** Material provided follows **
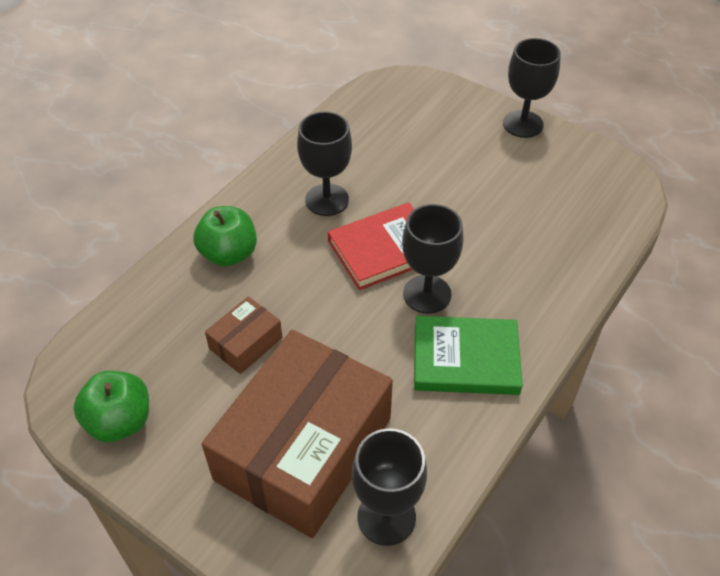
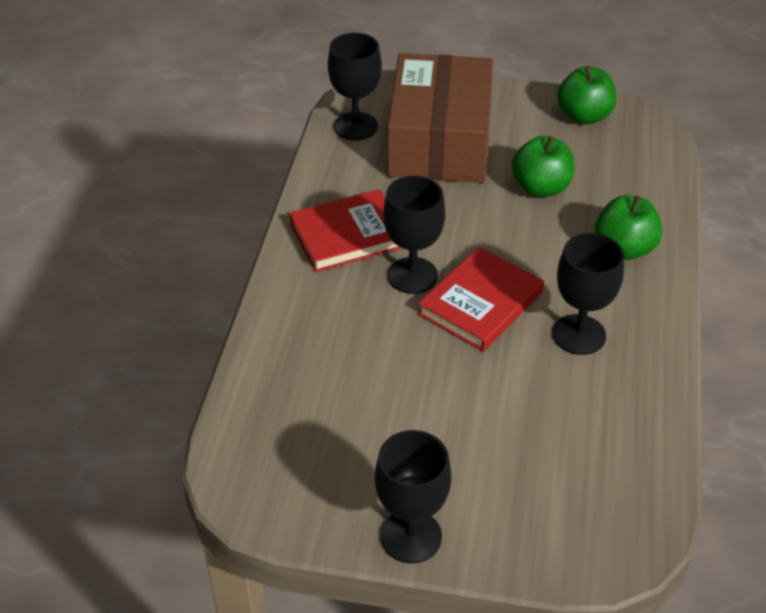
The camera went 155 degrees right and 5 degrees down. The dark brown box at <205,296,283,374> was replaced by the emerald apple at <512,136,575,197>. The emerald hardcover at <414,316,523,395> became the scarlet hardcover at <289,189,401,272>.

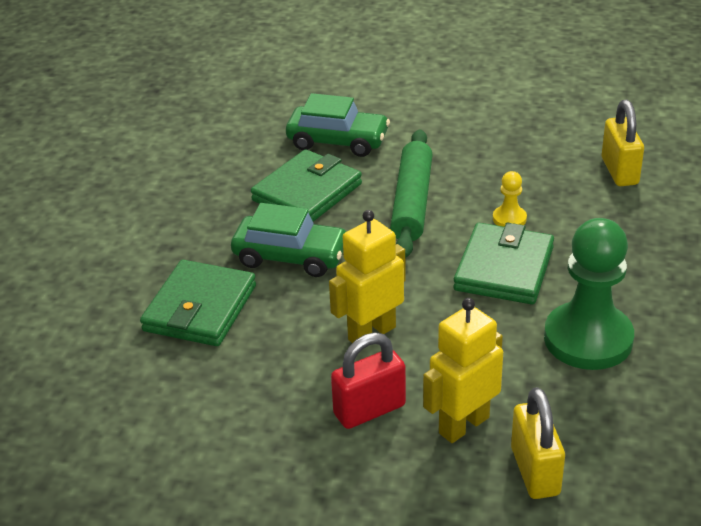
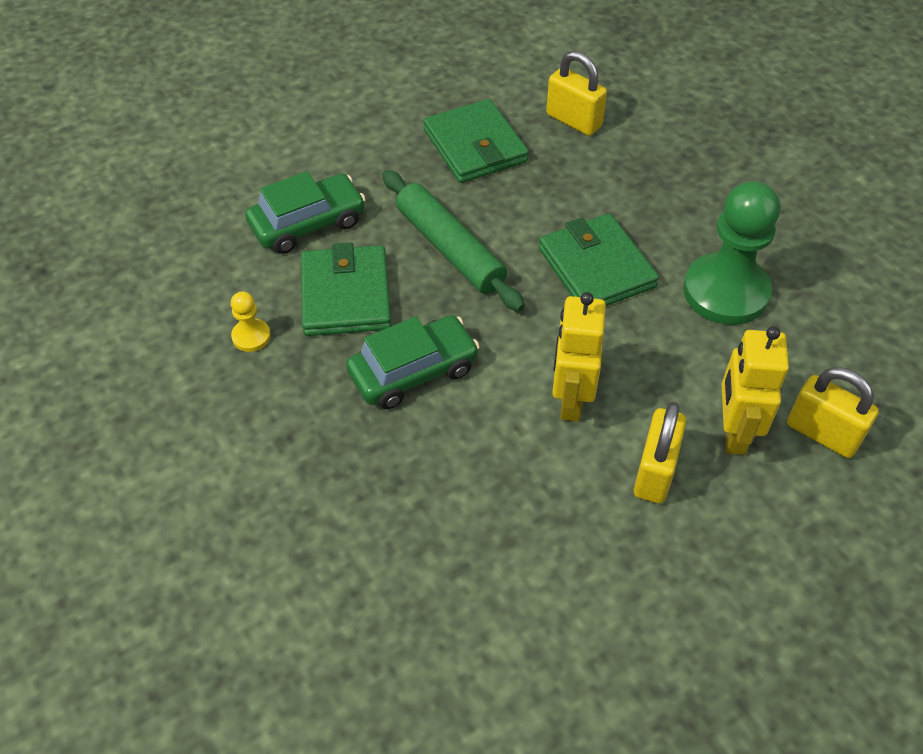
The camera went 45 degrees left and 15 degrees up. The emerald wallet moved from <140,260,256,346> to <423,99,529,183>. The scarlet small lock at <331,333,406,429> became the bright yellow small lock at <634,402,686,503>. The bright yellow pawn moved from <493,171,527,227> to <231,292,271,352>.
** End of Material provided **
** Material provided follows **
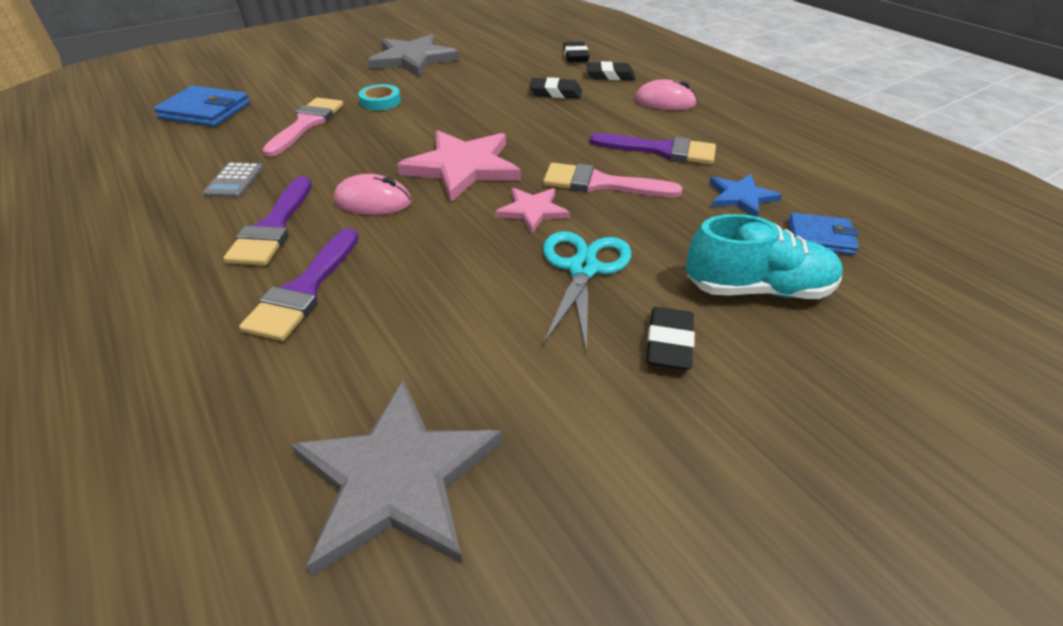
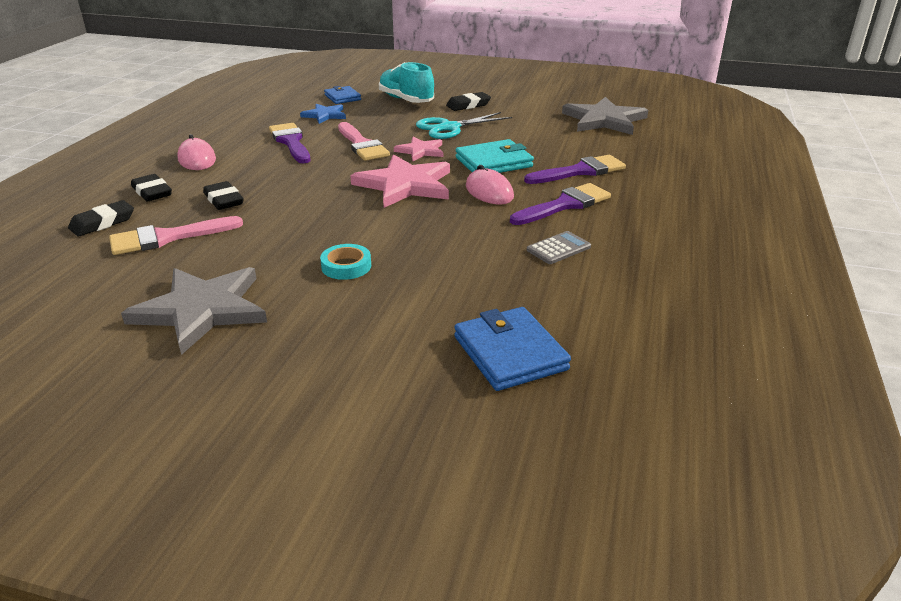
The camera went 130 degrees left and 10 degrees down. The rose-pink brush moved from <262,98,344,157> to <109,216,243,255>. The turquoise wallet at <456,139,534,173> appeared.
** End of Material provided **
Exercise objective |
Starting at the line containing "The camera went 155" and finishing at the line containing "The camera went 45", return those lines exactly as they appear above, without the pictures.

Output of the exercise |
The camera went 155 degrees right and 5 degrees down. The dark brown box at <205,296,283,374> was replaced by the emerald apple at <512,136,575,197>. The emerald hardcover at <414,316,523,395> became the scarlet hardcover at <289,189,401,272>.

The camera went 45 degrees left and 15 degrees up. The emerald wallet moved from <140,260,256,346> to <423,99,529,183>. The scarlet small lock at <331,333,406,429> became the bright yellow small lock at <634,402,686,503>. The bright yellow pawn moved from <493,171,527,227> to <231,292,271,352>.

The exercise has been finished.